**AIM OF THE EXERCISE**
Find "Segment regions of" in the data below; transcribe the line it appears on and each line after it, exactly, to the end, and nothing else.

**DATA FOR PROCESSING**

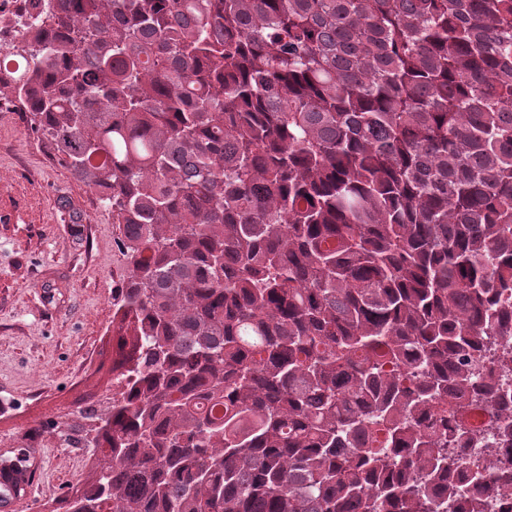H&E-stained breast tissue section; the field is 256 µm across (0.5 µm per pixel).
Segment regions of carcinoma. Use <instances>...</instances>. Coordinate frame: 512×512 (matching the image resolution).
Instances as JSON below:
<instances>
[{"label":"carcinoma","instance_id":"obj_1","mask_svg":"<svg viewBox=\"0 0 512 512\" xmlns=\"http://www.w3.org/2000/svg\"><path fill=\"white\" fill-rule=\"evenodd\" d=\"M25 8L0 110L101 194L123 267L65 512L512 499L485 463L512 352L484 349L512 336V0Z\"/></svg>","mask_w":512,"mask_h":512}]
</instances>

**TASK RESPONSE**
Segment regions of carcinoma. Use <instances>...</instances>. Coordinate frame: 512×512 (matching the image resolution).
Instances as JSON below:
<instances>
[{"label":"carcinoma","instance_id":"obj_1","mask_svg":"<svg viewBox=\"0 0 512 512\" xmlns=\"http://www.w3.org/2000/svg\"><path fill=\"white\" fill-rule=\"evenodd\" d=\"M25 8L0 110L101 194L123 267L65 512L512 499L485 463L512 352L484 349L512 336V0Z\"/></svg>","mask_w":512,"mask_h":512}]
</instances>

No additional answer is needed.